## REQUIRED WORK
Below are some records. Quote exactly the lines from the one that contains "C1: 1nF (DGND, n15) -> 4.7uF (DGND, n15)" through the last, both included, and leave out the pictures.

━━━ DATA FOR THIS TASK

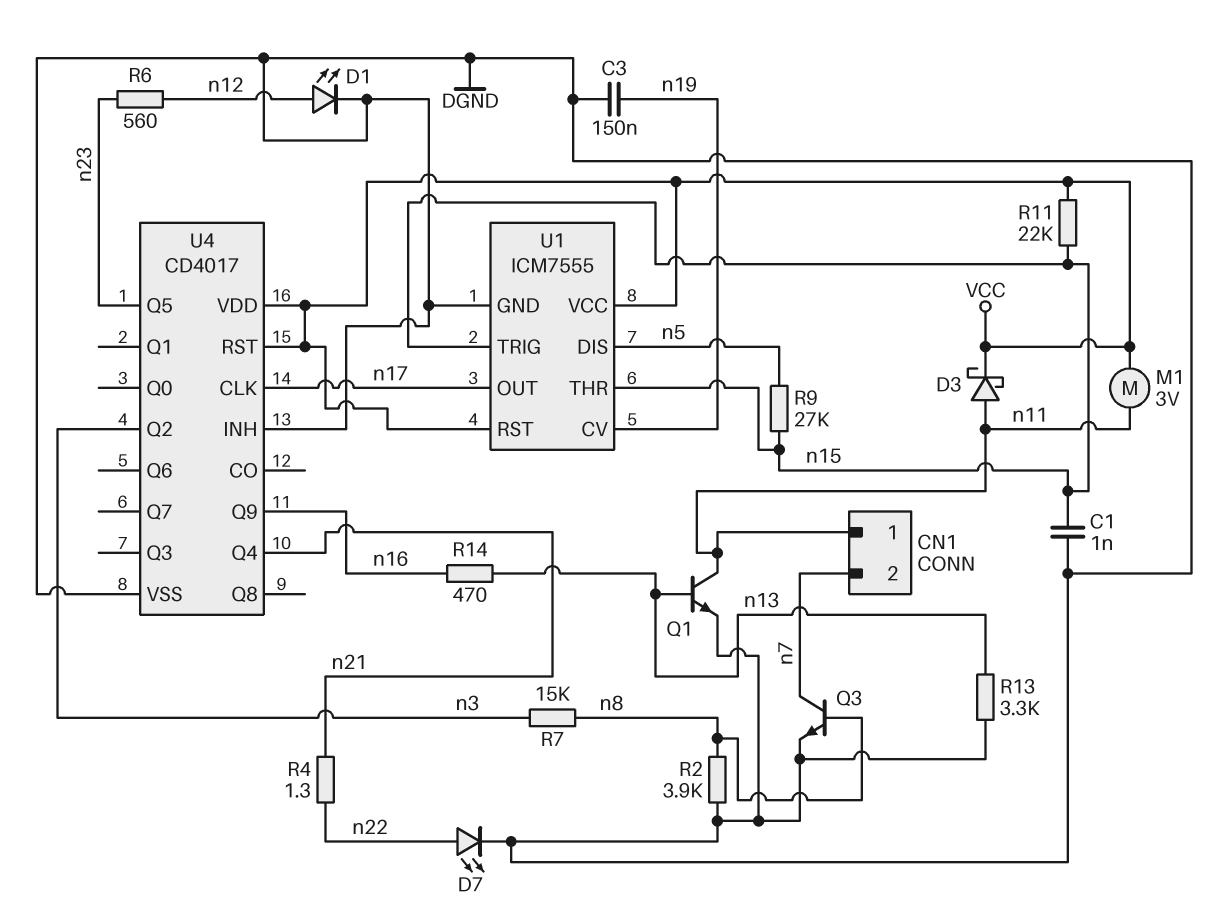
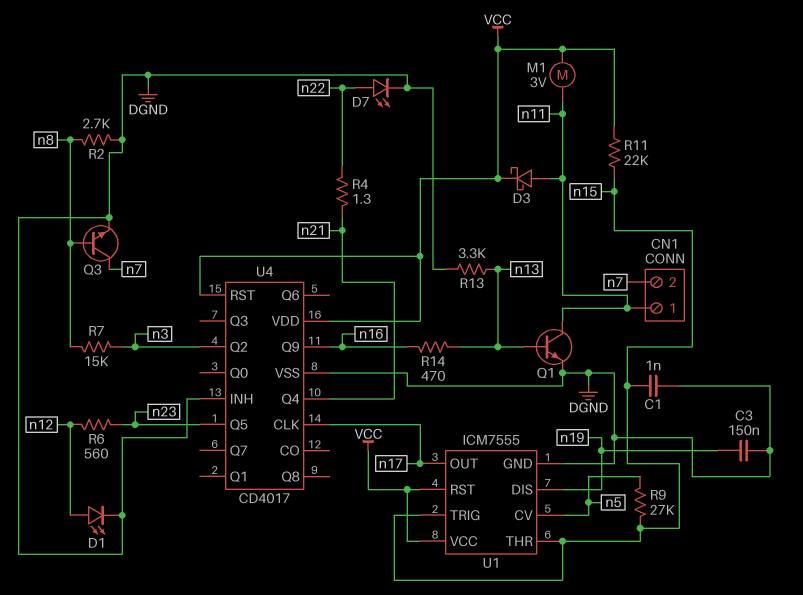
R2: 3.9k (DGND, n8) -> 2.7k (DGND, n8)
U1 pin CV: n19 -> n5
U1 pin DIS: n5 -> n19

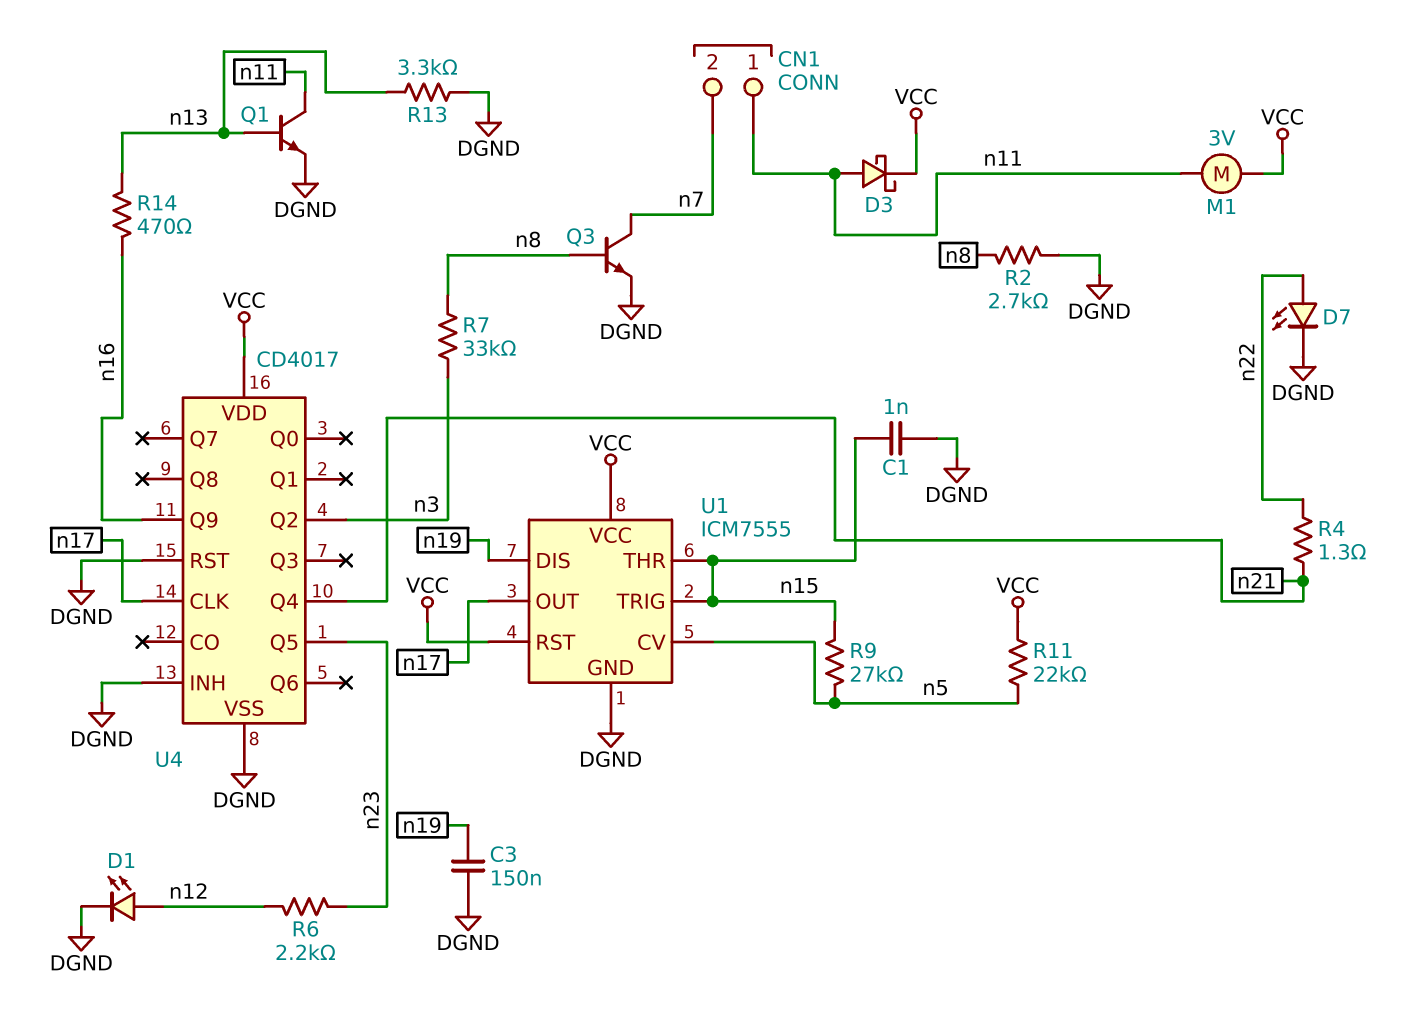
R6: 560 (n12, n23) -> 2.2k (n12, n23)
R7: 15k (n3, n8) -> 33k (n3, n8)
R11: 22k (VCC, n15) -> 22k (VCC, n5)
U4 pin RST: VCC -> DGND

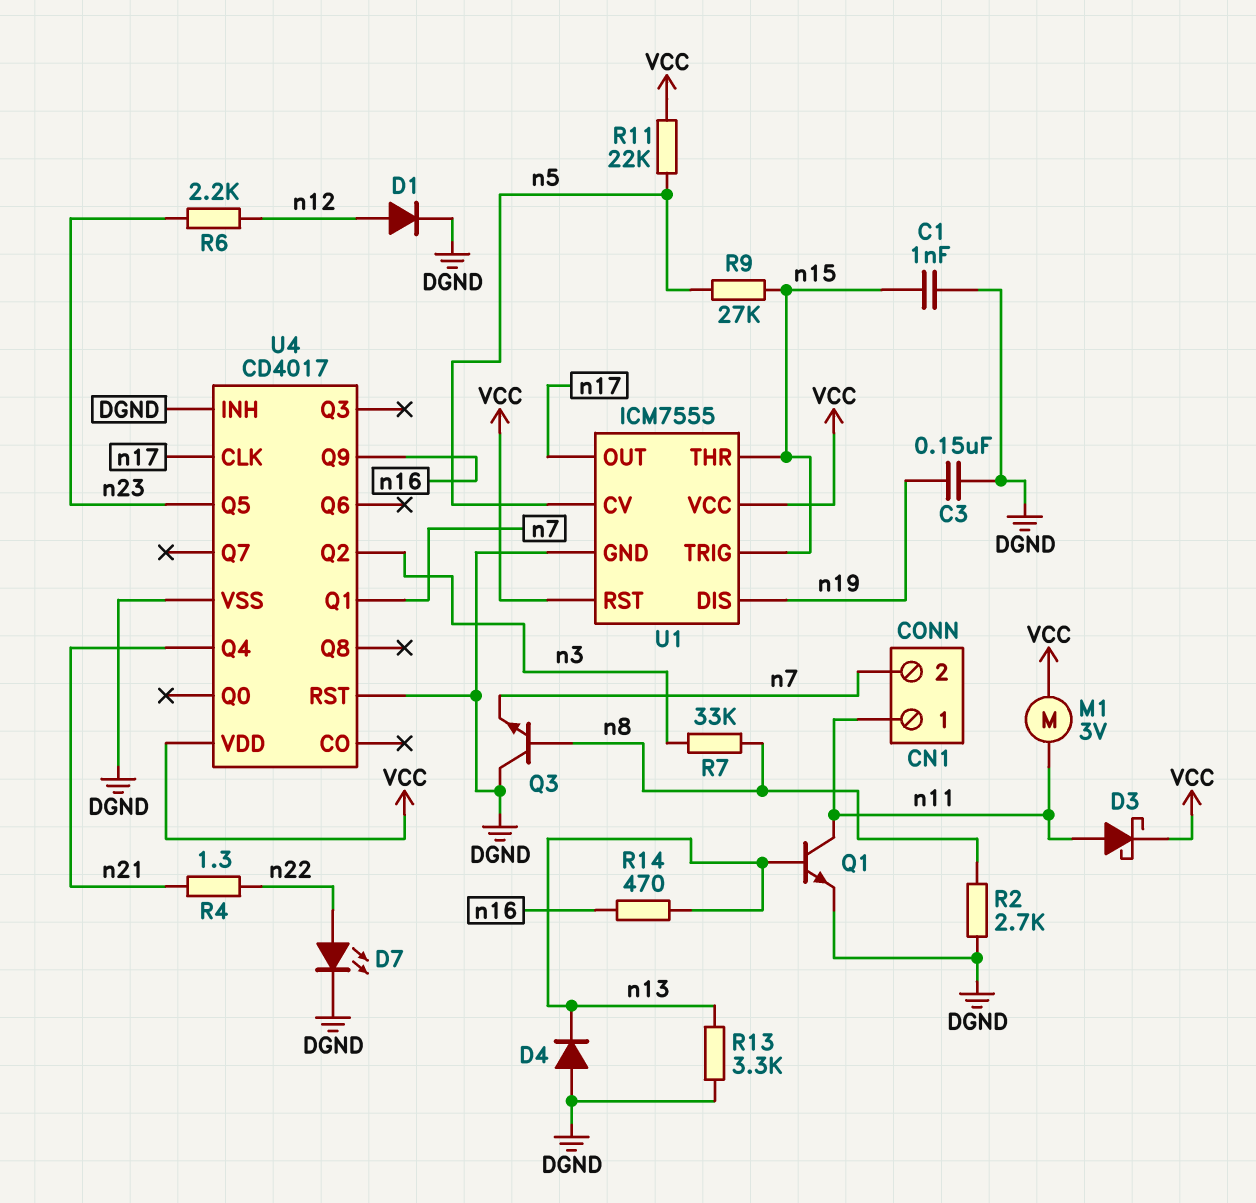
D1: LED (A n12, K DGND) -> diode (A n12, K DGND)
D4: none -> diode (A DGND, K n13)
Q3: NPN (B n8, C n7, E DGND) -> NPN (B n8, C DGND, E n7)
U4 pin Q1: none -> n7

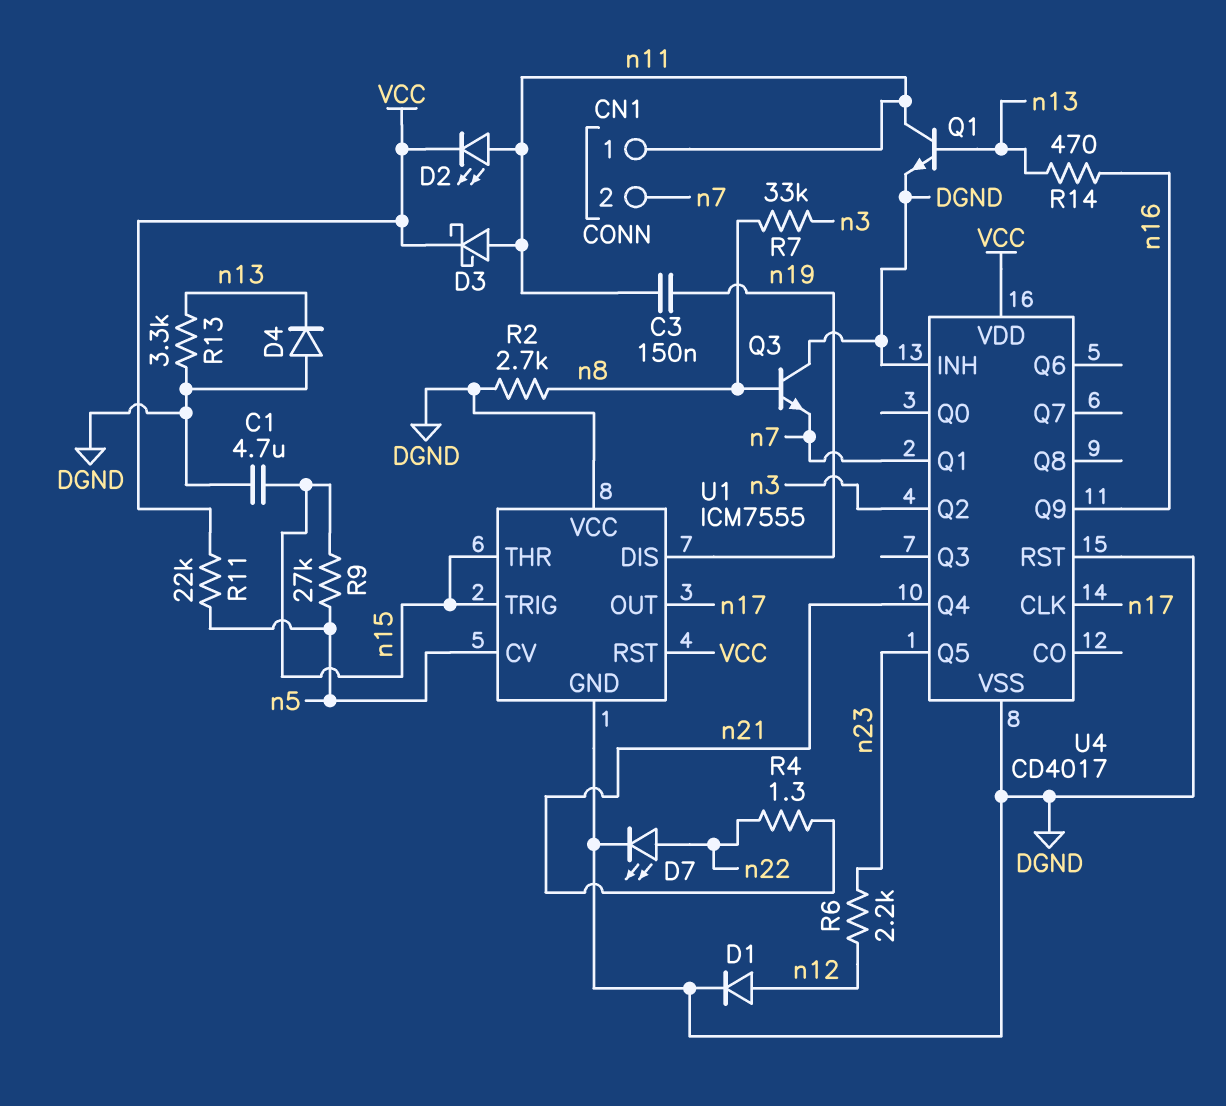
C1: 1nF (DGND, n15) -> 4.7uF (DGND, n15)
C3: 150nF (DGND, n19) -> 150nF (n11, n19)
D2: none -> LED (A n11, K VCC)
M1: motor 3V (VCC, n11) -> none
U1 pin VCC: VCC -> DGND

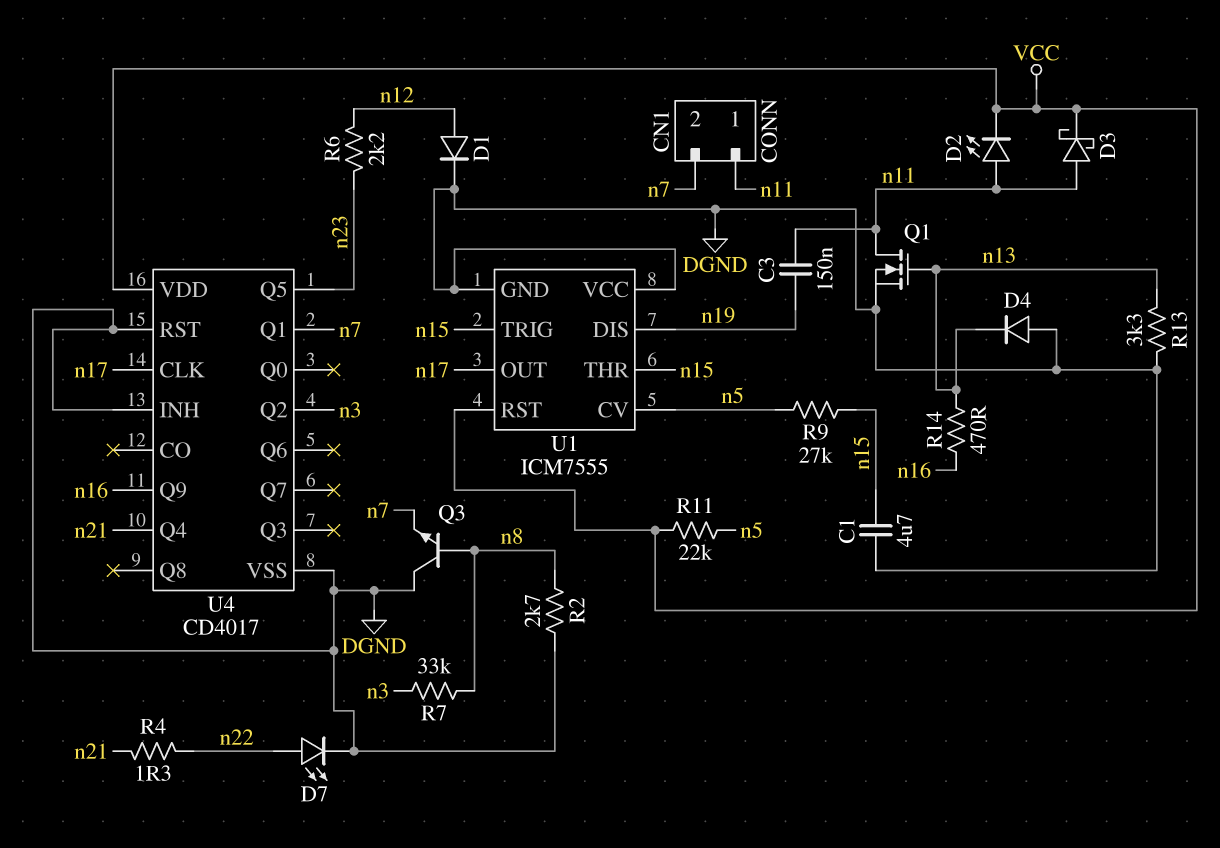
Q1: NPN (B n13, C n11, E DGND) -> NMOS (G n13, D n11, S DGND)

━━━━━━

## ANSWER BOX
C1: 1nF (DGND, n15) -> 4.7uF (DGND, n15)
C3: 150nF (DGND, n19) -> 150nF (n11, n19)
D2: none -> LED (A n11, K VCC)
M1: motor 3V (VCC, n11) -> none
U1 pin VCC: VCC -> DGND

Q1: NPN (B n13, C n11, E DGND) -> NMOS (G n13, D n11, S DGND)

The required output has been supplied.